### PROMPT
Starting at the line with "[(441,195),(457,214),(495,183),(479,163),(441,195)]" and ending at the line with "[(352,555),(301,366),(243,381),(291,555),(352,555)]", print exactly the lines of the entries below. Pictures do not belong in the copy.

### DATA TO PROCESS
╭──
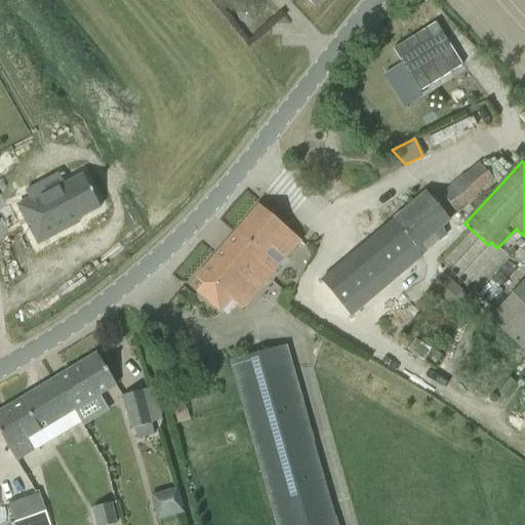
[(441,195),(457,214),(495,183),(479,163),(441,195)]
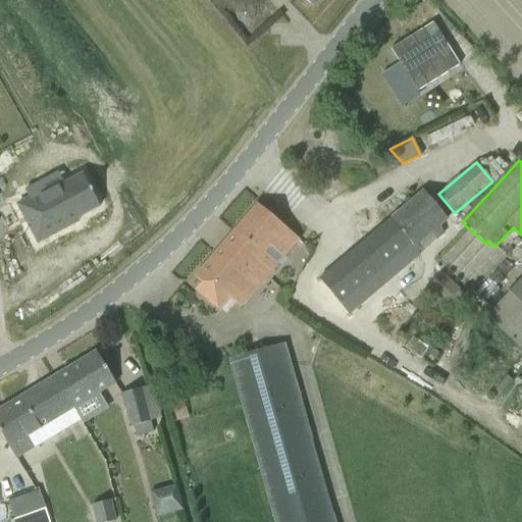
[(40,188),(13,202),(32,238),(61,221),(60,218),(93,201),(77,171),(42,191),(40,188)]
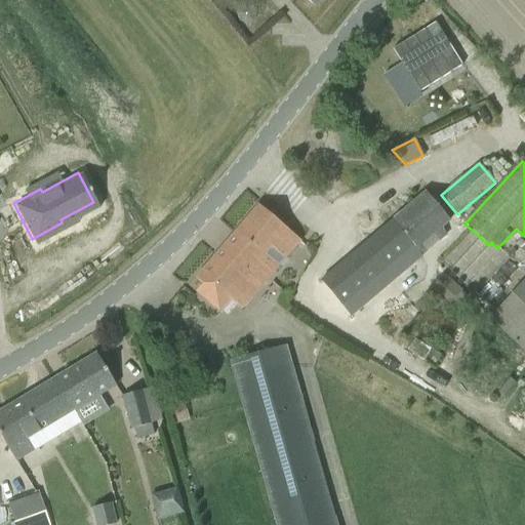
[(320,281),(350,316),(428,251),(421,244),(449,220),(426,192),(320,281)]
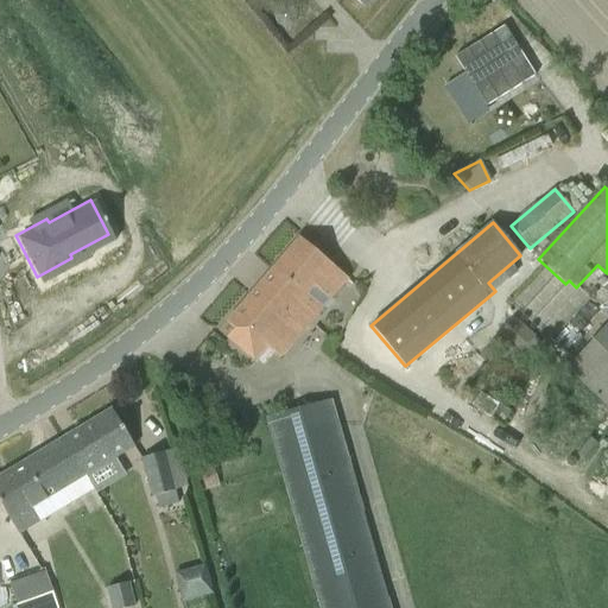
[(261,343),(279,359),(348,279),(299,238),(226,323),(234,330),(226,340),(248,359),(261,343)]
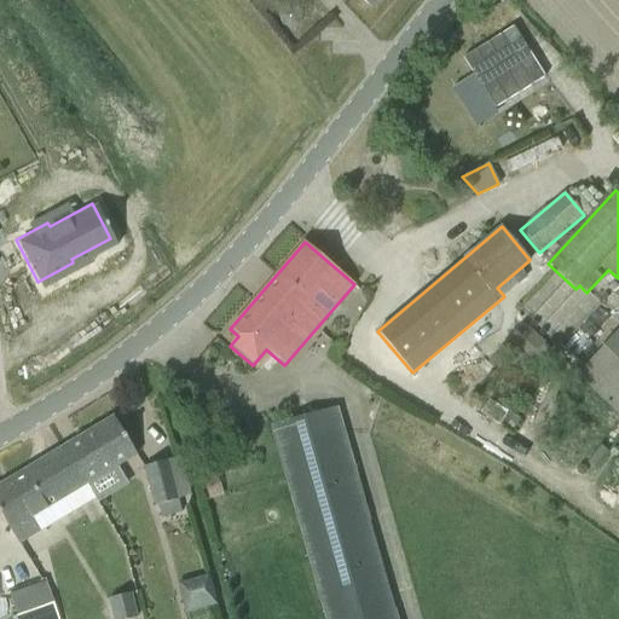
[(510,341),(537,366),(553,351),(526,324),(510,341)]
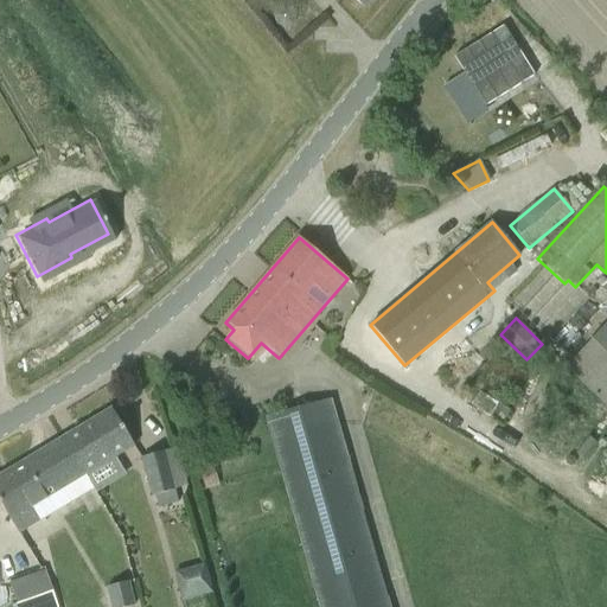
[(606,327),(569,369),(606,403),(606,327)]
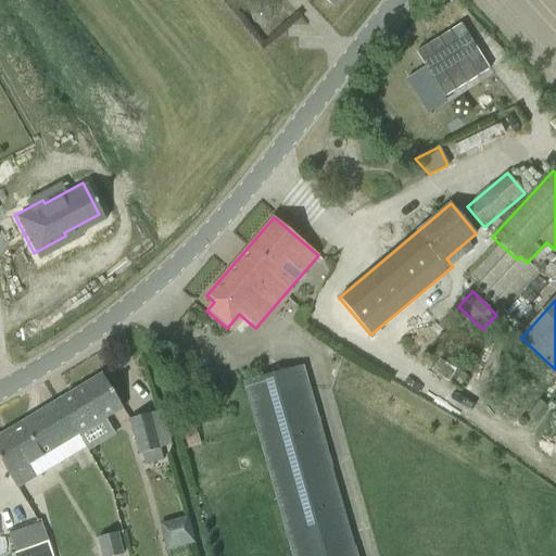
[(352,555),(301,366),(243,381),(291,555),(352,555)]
╰──
╭──
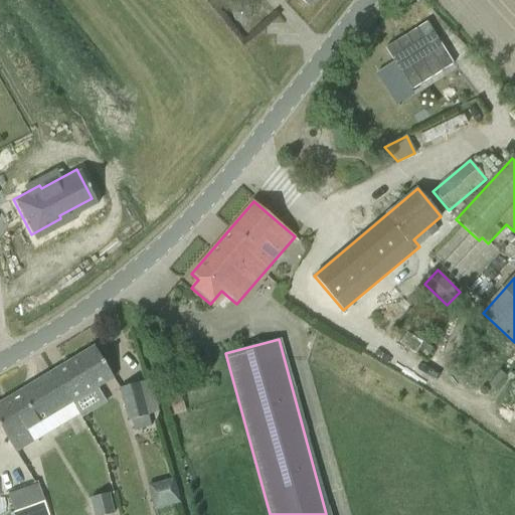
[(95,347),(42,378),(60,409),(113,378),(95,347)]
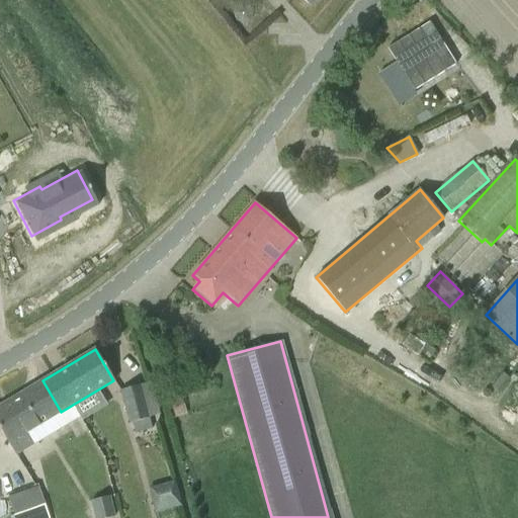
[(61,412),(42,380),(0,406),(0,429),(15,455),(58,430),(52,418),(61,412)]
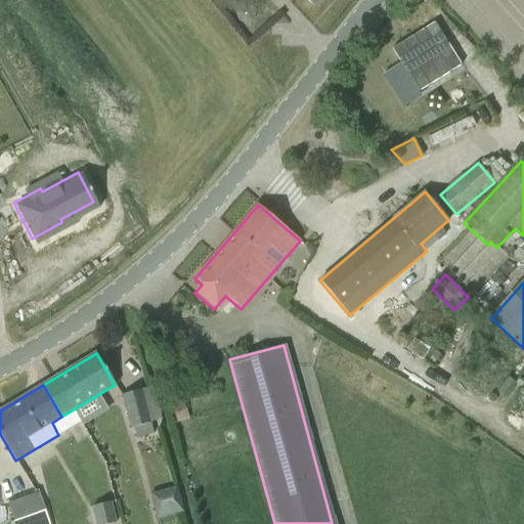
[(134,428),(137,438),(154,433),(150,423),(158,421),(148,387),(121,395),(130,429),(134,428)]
╰──
╭──
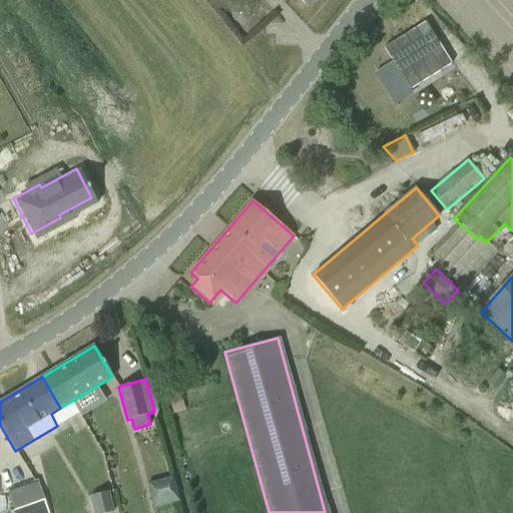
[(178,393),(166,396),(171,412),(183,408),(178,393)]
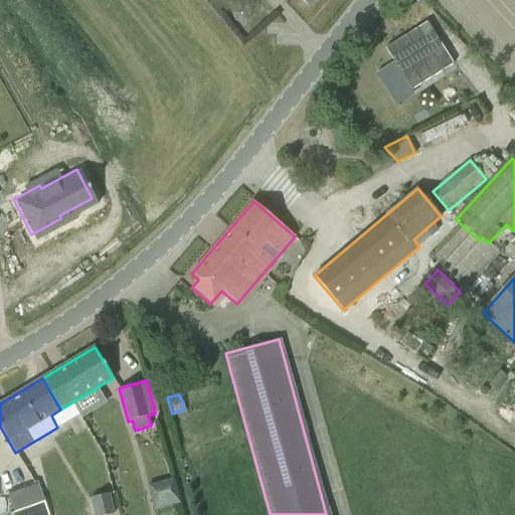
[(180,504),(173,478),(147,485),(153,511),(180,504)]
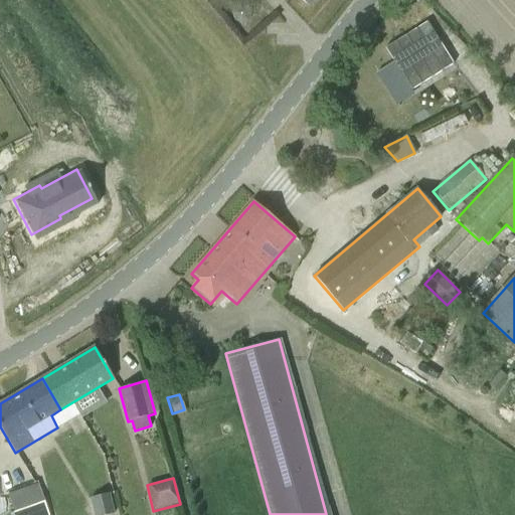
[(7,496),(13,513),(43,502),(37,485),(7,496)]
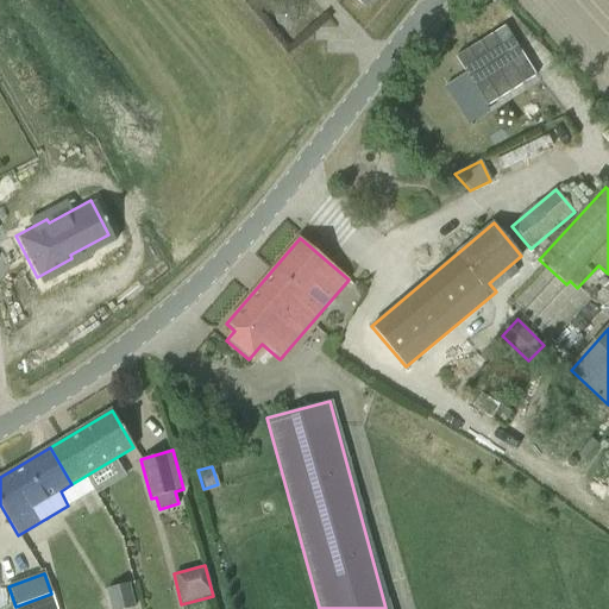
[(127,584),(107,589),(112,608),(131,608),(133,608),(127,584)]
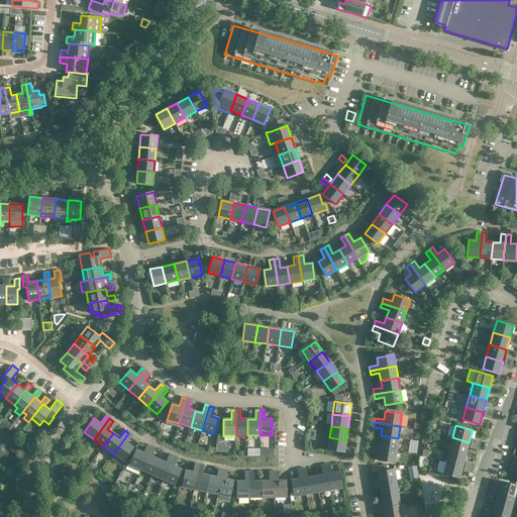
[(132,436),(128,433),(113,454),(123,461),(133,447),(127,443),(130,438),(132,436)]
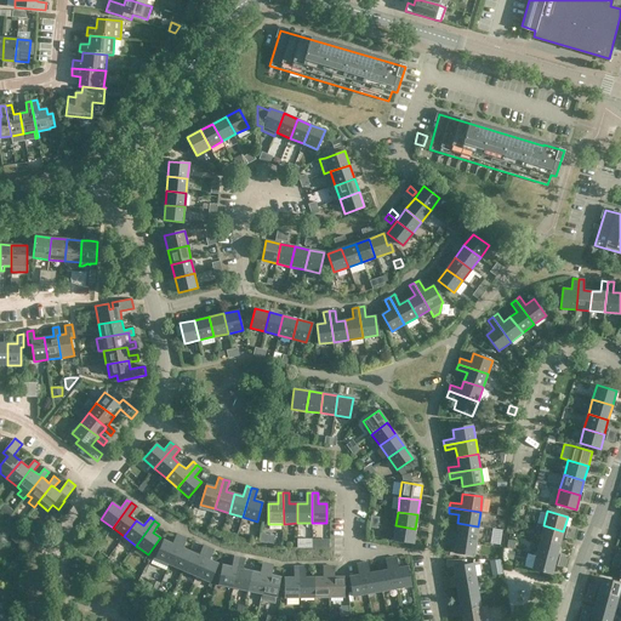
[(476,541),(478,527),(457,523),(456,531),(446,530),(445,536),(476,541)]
╰──
### SOLUTION TO THIS EXERCISE
[(441,195),(457,214),(495,183),(479,163),(441,195)]
[(40,188),(13,202),(32,238),(61,221),(60,218),(93,201),(77,171),(42,191),(40,188)]
[(320,281),(350,316),(428,251),(421,244),(449,220),(426,192),(320,281)]
[(261,343),(279,359),(348,279),(299,238),(226,323),(234,330),(226,340),(248,359),(261,343)]
[(510,341),(537,366),(553,351),(526,324),(510,341)]
[(606,327),(569,369),(606,403),(606,327)]
[(352,555),(301,366),(243,381),(291,555),(352,555)]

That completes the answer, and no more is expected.